## Supplied data
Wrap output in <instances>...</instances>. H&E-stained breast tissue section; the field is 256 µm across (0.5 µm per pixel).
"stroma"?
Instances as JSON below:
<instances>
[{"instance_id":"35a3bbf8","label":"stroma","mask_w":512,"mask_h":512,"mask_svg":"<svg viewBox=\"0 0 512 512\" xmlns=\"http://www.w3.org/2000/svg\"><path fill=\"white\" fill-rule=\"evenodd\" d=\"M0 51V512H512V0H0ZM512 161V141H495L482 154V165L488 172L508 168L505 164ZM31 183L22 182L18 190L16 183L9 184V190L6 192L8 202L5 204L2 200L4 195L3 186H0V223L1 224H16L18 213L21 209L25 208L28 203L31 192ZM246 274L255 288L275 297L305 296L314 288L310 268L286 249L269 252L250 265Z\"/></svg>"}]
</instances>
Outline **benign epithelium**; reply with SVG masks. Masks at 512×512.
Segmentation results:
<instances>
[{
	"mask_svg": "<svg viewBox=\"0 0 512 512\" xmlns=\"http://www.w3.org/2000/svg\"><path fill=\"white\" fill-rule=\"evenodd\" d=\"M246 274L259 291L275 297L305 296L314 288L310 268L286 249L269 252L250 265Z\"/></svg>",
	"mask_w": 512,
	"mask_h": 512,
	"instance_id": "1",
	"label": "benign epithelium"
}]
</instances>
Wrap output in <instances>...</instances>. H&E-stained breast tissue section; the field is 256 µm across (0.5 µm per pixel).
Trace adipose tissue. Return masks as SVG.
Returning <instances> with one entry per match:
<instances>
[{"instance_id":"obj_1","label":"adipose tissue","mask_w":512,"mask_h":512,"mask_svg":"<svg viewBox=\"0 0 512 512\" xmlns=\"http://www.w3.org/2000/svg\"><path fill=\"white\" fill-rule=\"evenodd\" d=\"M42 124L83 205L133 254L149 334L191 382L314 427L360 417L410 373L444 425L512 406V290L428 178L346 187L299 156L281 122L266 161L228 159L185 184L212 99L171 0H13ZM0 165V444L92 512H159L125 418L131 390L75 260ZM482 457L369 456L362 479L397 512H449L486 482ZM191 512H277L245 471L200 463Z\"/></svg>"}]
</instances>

## Task objective
Return all of the entries word for word.

## Finished answer
Wrap output in <instances>...</instances>. H&E-stained breast tissue section; the field is 256 µm across (0.5 µm per pixel).
"stroma"?
Instances as JSON below:
<instances>
[{"instance_id":"35a3bbf8","label":"stroma","mask_w":512,"mask_h":512,"mask_svg":"<svg viewBox=\"0 0 512 512\" xmlns=\"http://www.w3.org/2000/svg\"><path fill=\"white\" fill-rule=\"evenodd\" d=\"M0 51V512H512V0H0ZM512 161V141H495L482 154V165L488 172L508 168L505 164ZM31 183L22 182L18 190L16 183L9 184V190L6 192L8 202L5 204L2 200L4 195L3 186H0V223L1 224H16L18 213L21 209L25 208L28 203L31 192ZM246 274L255 288L275 297L305 296L314 288L310 268L286 249L269 252L250 265Z\"/></svg>"}]
</instances>
Outline **benign epithelium**; reply with SVG masks. Masks at 512×512.
Segmentation results:
<instances>
[{
	"mask_svg": "<svg viewBox=\"0 0 512 512\" xmlns=\"http://www.w3.org/2000/svg\"><path fill=\"white\" fill-rule=\"evenodd\" d=\"M246 274L259 291L275 297L305 296L314 288L310 268L286 249L269 252L250 265Z\"/></svg>",
	"mask_w": 512,
	"mask_h": 512,
	"instance_id": "1",
	"label": "benign epithelium"
}]
</instances>
Wrap output in <instances>...</instances>. H&E-stained breast tissue section; the field is 256 µm across (0.5 µm per pixel).
Trace adipose tissue. Return masks as SVG.
Returning <instances> with one entry per match:
<instances>
[{"instance_id":"obj_1","label":"adipose tissue","mask_w":512,"mask_h":512,"mask_svg":"<svg viewBox=\"0 0 512 512\" xmlns=\"http://www.w3.org/2000/svg\"><path fill=\"white\" fill-rule=\"evenodd\" d=\"M42 124L83 205L133 254L149 334L191 382L314 427L360 417L410 373L444 425L512 406V290L428 178L346 187L299 156L281 122L266 161L228 159L185 184L212 99L171 0H13ZM0 165V444L92 512H159L125 418L131 390L75 260ZM482 457L369 456L362 479L397 512H449L486 482ZM191 512H277L245 471L200 463Z\"/></svg>"}]
</instances>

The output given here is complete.